Assignment
The number needed is how many lines of the data hold the string "tower". Give that number and nothing more.

Supplied entries
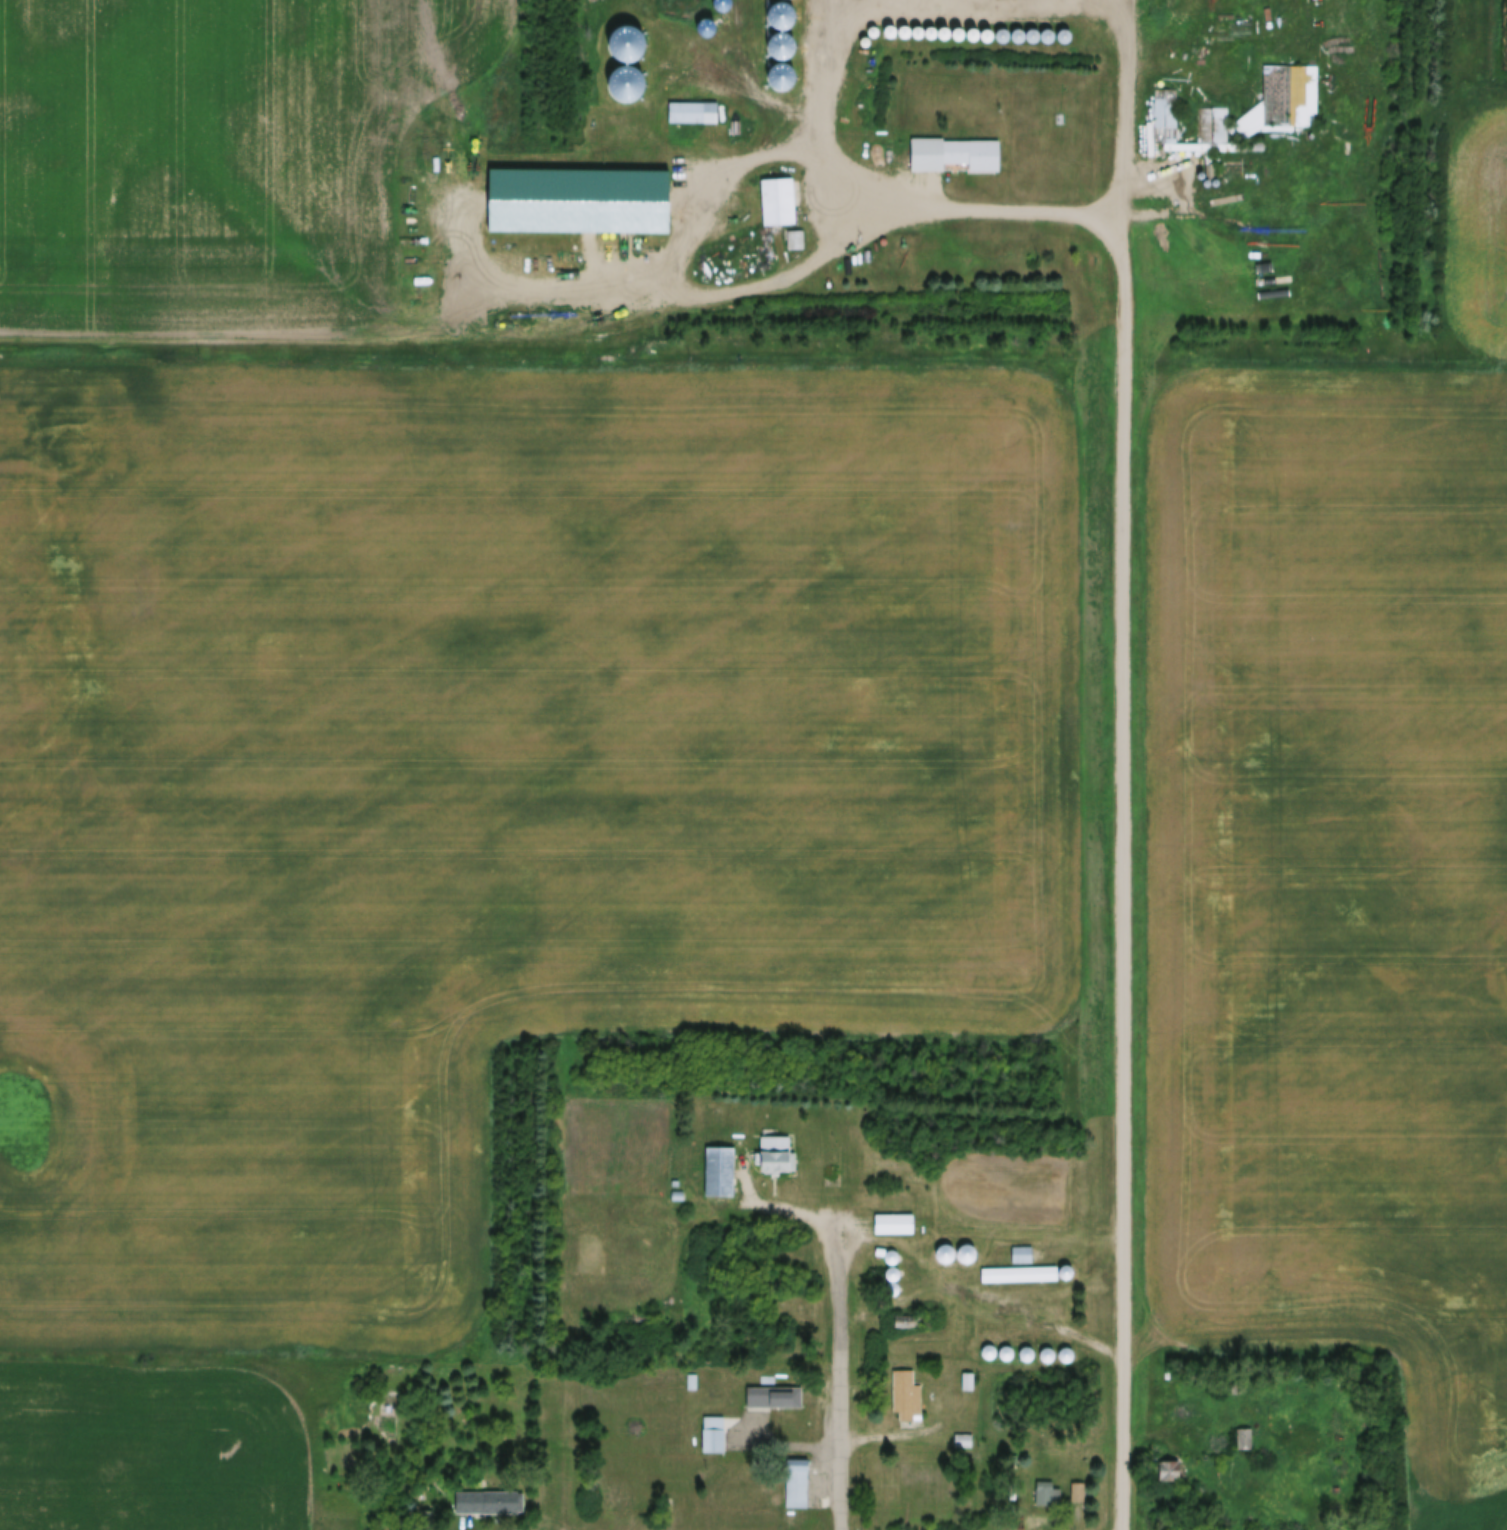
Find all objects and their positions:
building: (783, 10)
silo: (783, 10)
road: (883, 19)
road: (1130, 19)
building: (876, 25)
silo: (876, 25)
building: (890, 26)
silo: (890, 26)
building: (904, 26)
silo: (904, 26)
building: (918, 26)
silo: (918, 26)
building: (931, 27)
silo: (931, 27)
building: (943, 28)
silo: (943, 28)
building: (956, 29)
silo: (956, 29)
building: (970, 29)
silo: (970, 29)
building: (861, 30)
silo: (861, 30)
building: (984, 30)
silo: (984, 30)
building: (1001, 30)
silo: (1001, 30)
building: (1016, 30)
silo: (1016, 30)
building: (1032, 30)
silo: (1032, 30)
building: (1047, 31)
silo: (1047, 31)
building: (631, 34)
silo: (631, 34)
building: (852, 39)
silo: (852, 39)
building: (783, 40)
silo: (783, 40)
building: (783, 70)
silo: (783, 70)
building: (631, 76)
silo: (631, 76)
building: (1289, 92)
building: (693, 105)
building: (1166, 110)
building: (693, 116)
building: (1245, 119)
building: (1214, 120)
building: (738, 122)
road: (1128, 125)
building: (1214, 141)
building: (950, 149)
building: (1199, 168)
silo: (1199, 168)
road: (1343, 173)
building: (1214, 175)
silo: (1214, 175)
building: (1205, 176)
silo: (1205, 176)
road: (1183, 188)
building: (776, 195)
building: (581, 196)
road: (893, 225)
building: (795, 234)
road: (338, 337)
road: (1124, 870)
building: (773, 1148)
building: (716, 1165)
building: (891, 1218)
road: (824, 1226)
building: (945, 1247)
silo: (945, 1247)
building: (967, 1247)
silo: (967, 1247)
building: (1021, 1248)
building: (893, 1250)
silo: (893, 1250)
building: (960, 1257)
building: (1065, 1265)
silo: (1065, 1265)
building: (893, 1267)
silo: (893, 1267)
building: (1018, 1268)
building: (1021, 1276)
building: (894, 1282)
silo: (894, 1282)
road: (984, 1302)
building: (989, 1345)
silo: (989, 1345)
building: (1006, 1347)
silo: (1006, 1347)
building: (1027, 1348)
silo: (1027, 1348)
building: (1066, 1348)
silo: (1066, 1348)
building: (1047, 1349)
silo: (1047, 1349)
building: (692, 1375)
building: (966, 1375)
building: (772, 1390)
building: (903, 1390)
building: (711, 1429)
building: (1244, 1432)
building: (962, 1433)
road: (898, 1434)
road: (842, 1435)
building: (1165, 1464)
building: (1171, 1474)
building: (795, 1477)
building: (1046, 1487)
building: (1078, 1487)
building: (484, 1496)
building: (617, 1496)
building: (620, 1508)

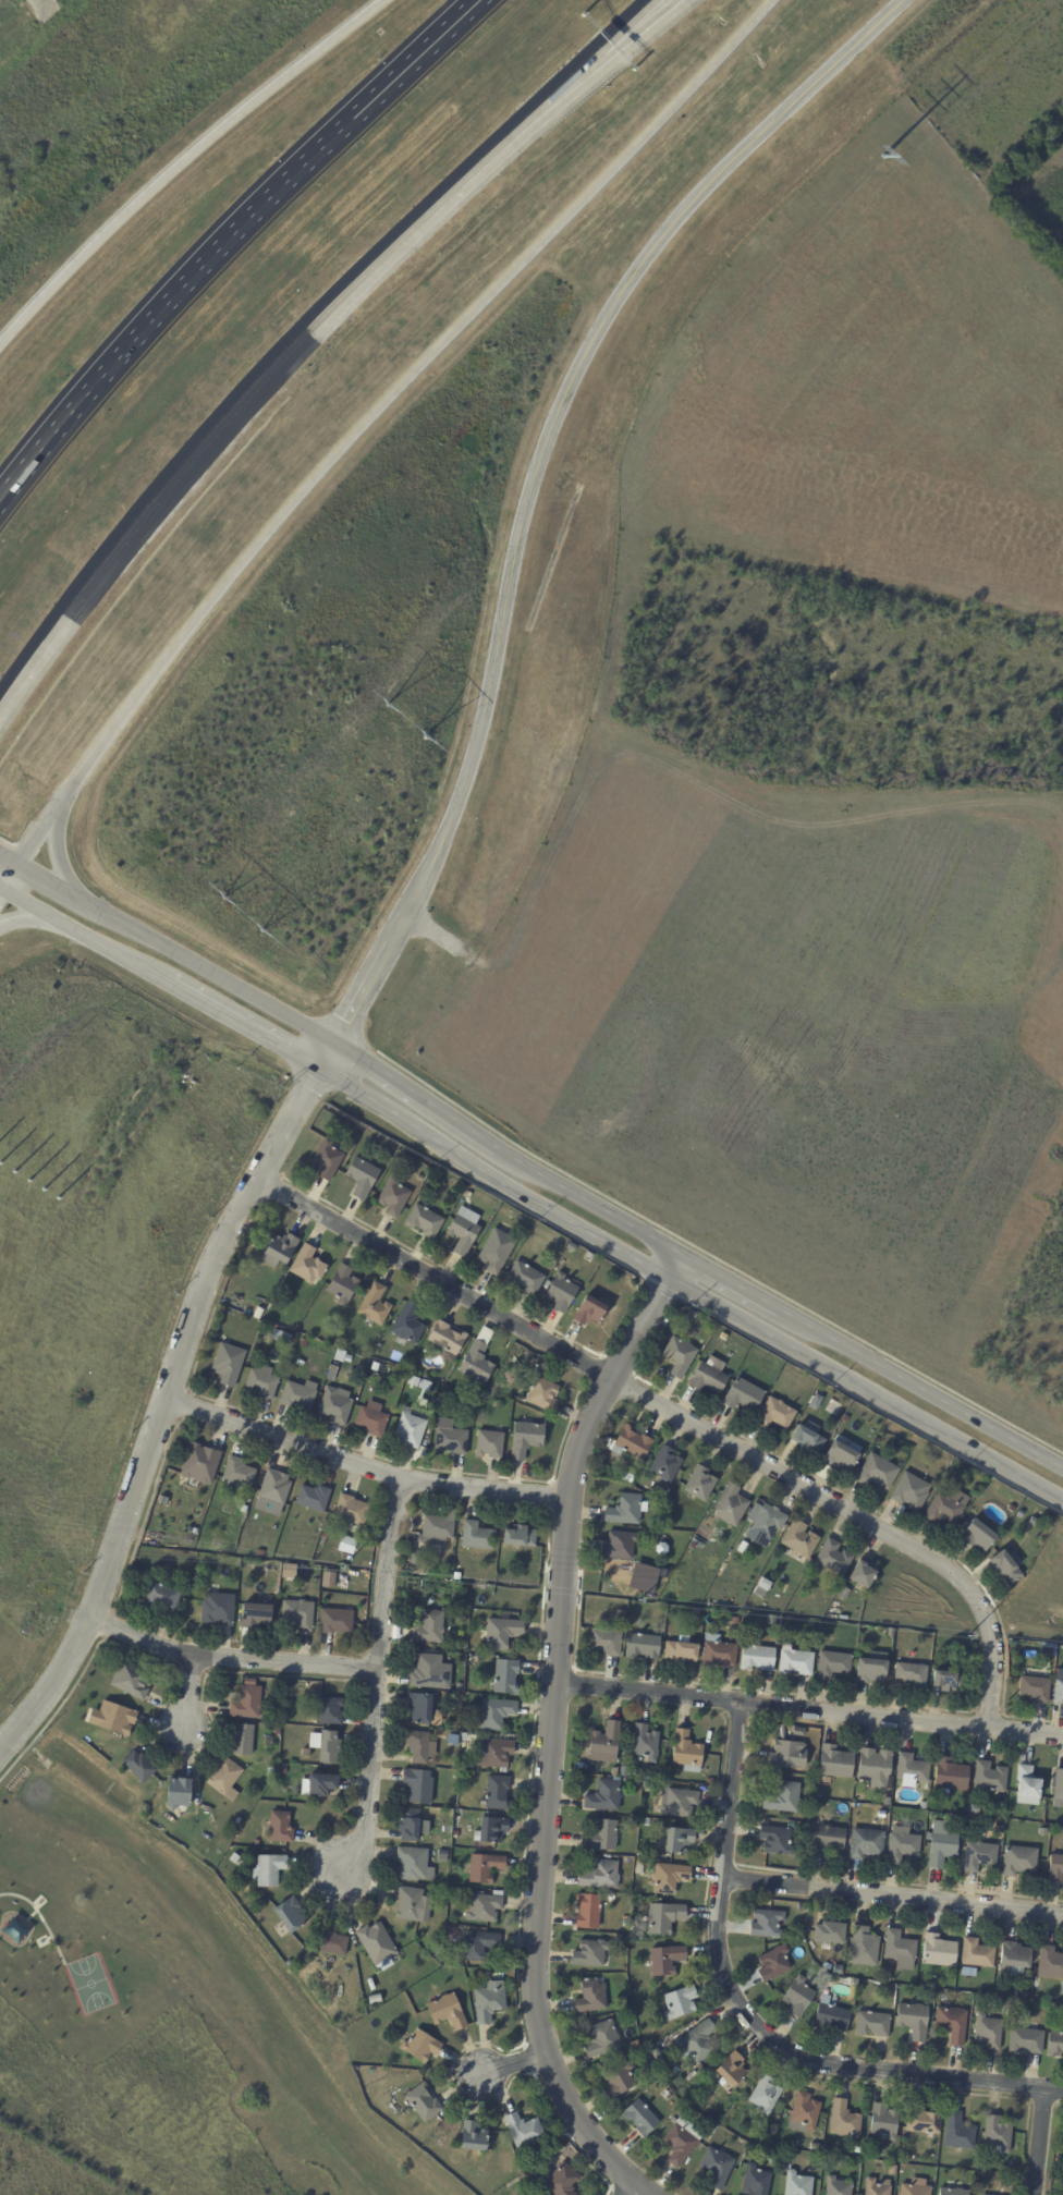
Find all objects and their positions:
road: (581, 71)
road: (597, 71)
road: (337, 118)
road: (357, 118)
power tower: (880, 157)
road: (174, 166)
road: (109, 369)
road: (399, 387)
road: (232, 413)
road: (536, 478)
power tower: (400, 721)
road: (40, 838)
road: (9, 862)
road: (60, 864)
road: (13, 878)
road: (3, 886)
road: (56, 889)
road: (3, 894)
power tower: (231, 917)
road: (34, 919)
road: (85, 938)
road: (214, 974)
road: (242, 1025)
road: (325, 1055)
road: (423, 1100)
building: (326, 1160)
power tower: (18, 1177)
building: (420, 1177)
building: (361, 1178)
building: (467, 1194)
building: (392, 1197)
road: (594, 1205)
building: (423, 1221)
building: (463, 1231)
building: (279, 1249)
building: (496, 1250)
building: (602, 1260)
building: (307, 1265)
building: (524, 1277)
building: (545, 1284)
building: (342, 1285)
road: (735, 1285)
road: (688, 1287)
building: (561, 1291)
building: (244, 1299)
building: (374, 1305)
building: (238, 1307)
building: (590, 1310)
building: (278, 1311)
building: (257, 1313)
building: (691, 1314)
building: (257, 1324)
building: (407, 1324)
building: (294, 1335)
building: (723, 1336)
building: (280, 1337)
building: (446, 1337)
building: (303, 1343)
building: (340, 1355)
building: (679, 1355)
building: (478, 1358)
building: (299, 1362)
building: (227, 1364)
building: (375, 1367)
building: (414, 1369)
building: (709, 1375)
building: (413, 1378)
building: (262, 1383)
building: (543, 1394)
road: (929, 1394)
building: (742, 1395)
building: (298, 1396)
building: (374, 1397)
building: (335, 1405)
road: (163, 1412)
building: (469, 1414)
building: (775, 1414)
road: (677, 1416)
building: (371, 1419)
building: (845, 1419)
building: (410, 1429)
building: (807, 1438)
building: (526, 1440)
building: (451, 1441)
building: (631, 1443)
building: (489, 1444)
building: (841, 1456)
building: (200, 1463)
road: (363, 1463)
building: (665, 1465)
building: (877, 1472)
building: (601, 1474)
building: (237, 1475)
building: (700, 1484)
building: (910, 1492)
building: (272, 1493)
building: (312, 1498)
building: (664, 1498)
building: (162, 1501)
building: (731, 1506)
building: (947, 1507)
building: (626, 1509)
building: (351, 1510)
building: (1049, 1519)
building: (768, 1522)
building: (1035, 1523)
building: (650, 1524)
building: (436, 1528)
building: (193, 1530)
building: (315, 1533)
building: (519, 1535)
building: (977, 1535)
building: (476, 1536)
building: (324, 1537)
building: (800, 1540)
building: (619, 1545)
building: (742, 1548)
building: (661, 1549)
building: (260, 1553)
building: (833, 1558)
building: (414, 1559)
power tower: (339, 1565)
building: (668, 1566)
building: (1005, 1567)
building: (288, 1571)
building: (863, 1573)
building: (456, 1576)
building: (329, 1580)
building: (841, 1592)
building: (162, 1597)
power tower: (638, 1598)
building: (217, 1609)
building: (297, 1614)
building: (255, 1616)
building: (711, 1619)
building: (335, 1621)
building: (735, 1621)
building: (478, 1623)
building: (429, 1628)
building: (891, 1632)
building: (500, 1633)
building: (793, 1633)
power tower: (963, 1633)
building: (606, 1640)
building: (642, 1646)
building: (1048, 1650)
building: (681, 1651)
building: (718, 1652)
road: (226, 1658)
building: (757, 1658)
building: (476, 1659)
building: (795, 1661)
building: (833, 1665)
building: (872, 1668)
building: (426, 1671)
building: (912, 1675)
building: (505, 1677)
road: (372, 1680)
building: (131, 1681)
building: (949, 1681)
building: (458, 1688)
building: (1034, 1689)
road: (184, 1690)
building: (1058, 1692)
building: (477, 1696)
building: (246, 1702)
building: (421, 1709)
road: (810, 1710)
building: (329, 1711)
building: (278, 1713)
building: (494, 1714)
building: (115, 1719)
road: (552, 1729)
building: (277, 1731)
building: (489, 1737)
building: (503, 1738)
building: (242, 1740)
building: (645, 1743)
building: (604, 1744)
building: (326, 1746)
building: (419, 1747)
building: (686, 1752)
building: (305, 1754)
building: (493, 1754)
building: (785, 1754)
building: (835, 1762)
building: (139, 1767)
building: (874, 1768)
building: (911, 1769)
building: (623, 1771)
building: (614, 1772)
building: (950, 1775)
building: (990, 1777)
building: (224, 1779)
building: (812, 1780)
building: (709, 1781)
building: (1027, 1783)
building: (320, 1784)
building: (646, 1785)
building: (417, 1787)
building: (1058, 1788)
building: (177, 1793)
building: (496, 1794)
building: (602, 1795)
building: (783, 1798)
building: (886, 1801)
building: (679, 1804)
building: (924, 1805)
building: (839, 1806)
building: (973, 1809)
building: (967, 1823)
building: (411, 1826)
building: (280, 1828)
building: (449, 1830)
building: (492, 1830)
building: (1042, 1831)
building: (602, 1836)
building: (677, 1840)
building: (776, 1840)
building: (827, 1840)
building: (256, 1843)
building: (866, 1844)
building: (640, 1845)
building: (902, 1845)
building: (942, 1848)
building: (640, 1854)
building: (235, 1856)
building: (980, 1856)
building: (442, 1857)
building: (1019, 1861)
building: (640, 1862)
building: (413, 1864)
building: (483, 1868)
building: (268, 1870)
building: (1055, 1870)
building: (600, 1875)
building: (669, 1879)
building: (498, 1893)
road: (893, 1896)
building: (411, 1905)
building: (483, 1909)
building: (804, 1910)
building: (587, 1912)
building: (288, 1915)
road: (31, 1916)
road: (42, 1918)
building: (663, 1919)
building: (440, 1922)
building: (624, 1924)
building: (766, 1924)
building: (798, 1925)
building: (830, 1934)
building: (619, 1939)
building: (331, 1942)
building: (376, 1945)
building: (476, 1946)
building: (864, 1948)
building: (900, 1950)
building: (939, 1952)
building: (589, 1953)
building: (977, 1954)
building: (1013, 1959)
building: (665, 1960)
building: (289, 1964)
building: (774, 1964)
building: (1050, 1964)
building: (876, 1973)
building: (886, 1978)
building: (847, 1982)
building: (950, 1984)
park: (92, 1986)
building: (1024, 1993)
building: (591, 1997)
building: (797, 1997)
building: (488, 2002)
building: (681, 2003)
building: (446, 2012)
building: (831, 2016)
building: (1030, 2017)
road: (748, 2021)
building: (914, 2021)
park: (133, 2023)
building: (873, 2024)
building: (952, 2025)
building: (988, 2032)
building: (602, 2039)
building: (1026, 2041)
building: (697, 2044)
building: (1055, 2044)
building: (420, 2047)
road: (508, 2063)
building: (732, 2070)
building: (652, 2072)
building: (618, 2081)
building: (765, 2095)
building: (423, 2103)
building: (684, 2111)
building: (804, 2114)
building: (640, 2118)
building: (843, 2120)
building: (923, 2121)
building: (884, 2122)
building: (958, 2132)
building: (526, 2133)
building: (721, 2134)
building: (997, 2136)
building: (473, 2138)
building: (681, 2141)
road: (1039, 2142)
building: (814, 2147)
building: (857, 2150)
building: (717, 2168)
building: (901, 2168)
building: (534, 2169)
building: (892, 2171)
building: (561, 2181)
building: (755, 2182)
building: (798, 2185)
building: (837, 2187)
building: (877, 2187)
building: (916, 2188)
road: (625, 2190)
building: (952, 2192)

Exercise result
7